• [WORKING DATA]
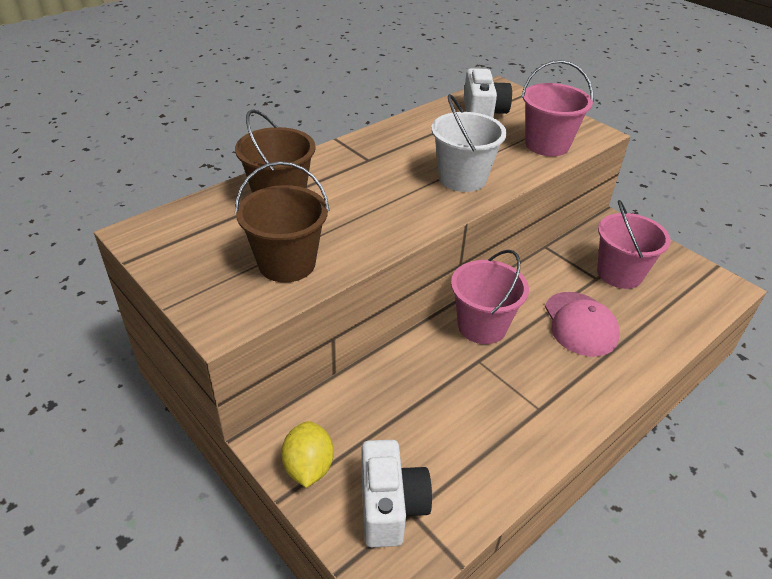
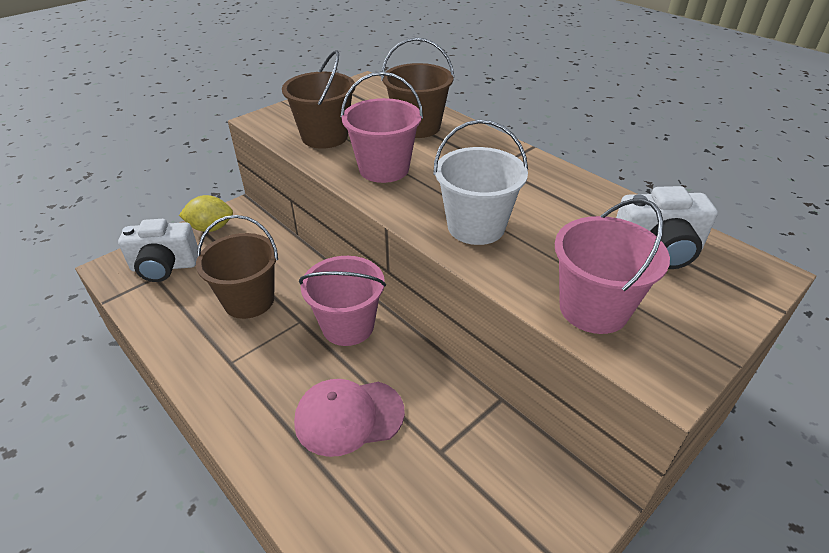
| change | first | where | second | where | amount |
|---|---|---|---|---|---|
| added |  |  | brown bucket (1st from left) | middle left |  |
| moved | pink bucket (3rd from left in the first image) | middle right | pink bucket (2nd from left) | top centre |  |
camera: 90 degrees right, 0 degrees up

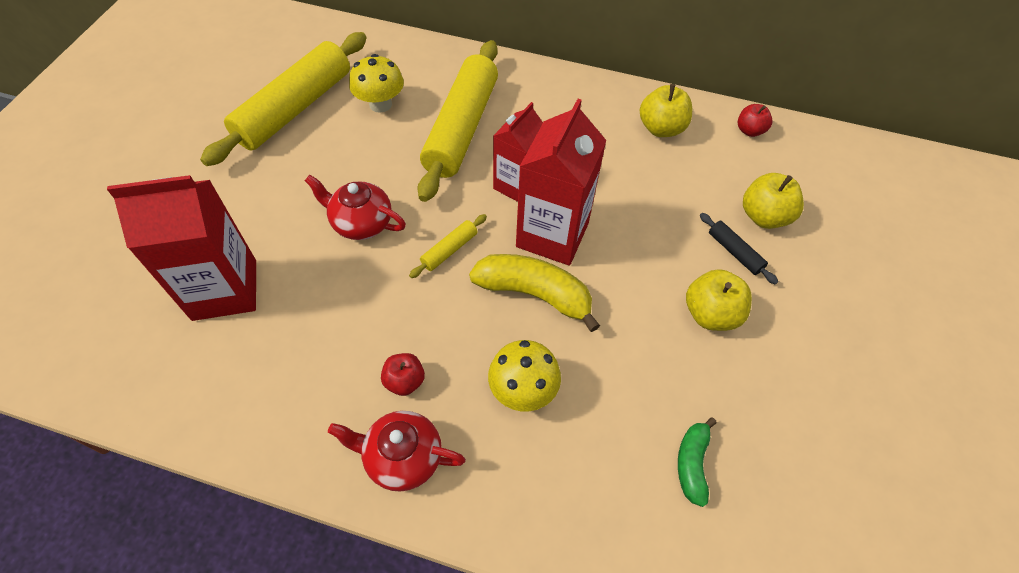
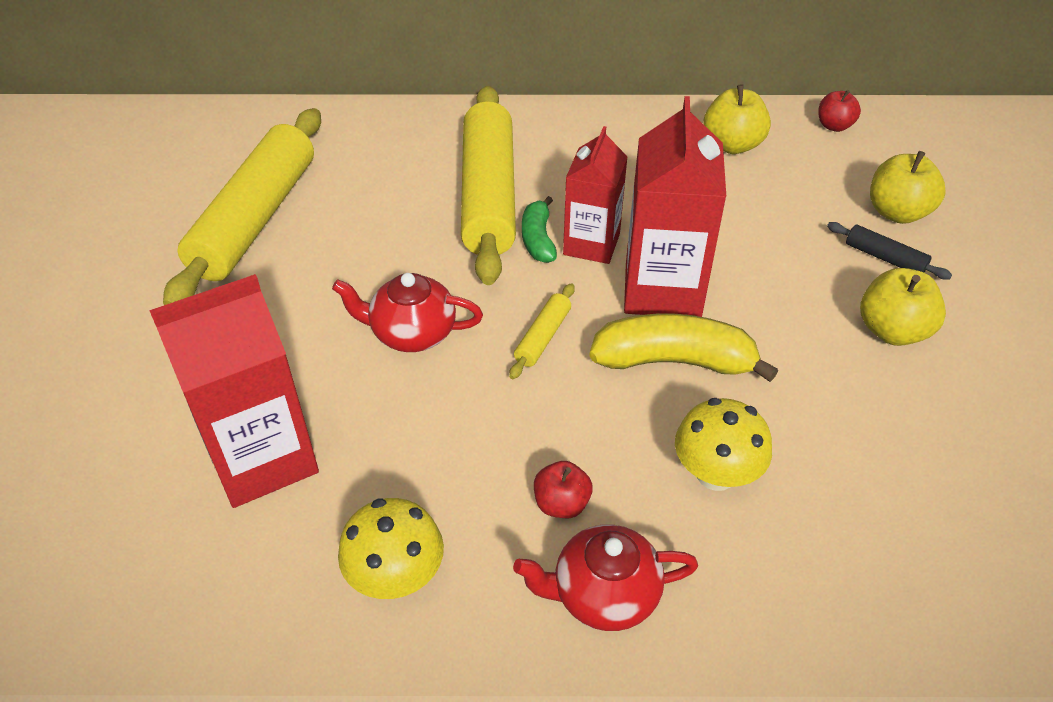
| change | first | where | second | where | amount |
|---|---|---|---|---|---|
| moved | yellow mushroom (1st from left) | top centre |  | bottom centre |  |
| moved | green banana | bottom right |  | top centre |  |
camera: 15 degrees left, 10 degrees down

• [WHAT THE EXERCISE ASKS]
The task calls for all lines in the entries that hold "middle".

• [REPLY]
| added |  |  | brown bucket (1st from left) | middle left |  |
| moved | pink bucket (3rd from left in the first image) | middle right | pink bucket (2nd from left) | top centre |  |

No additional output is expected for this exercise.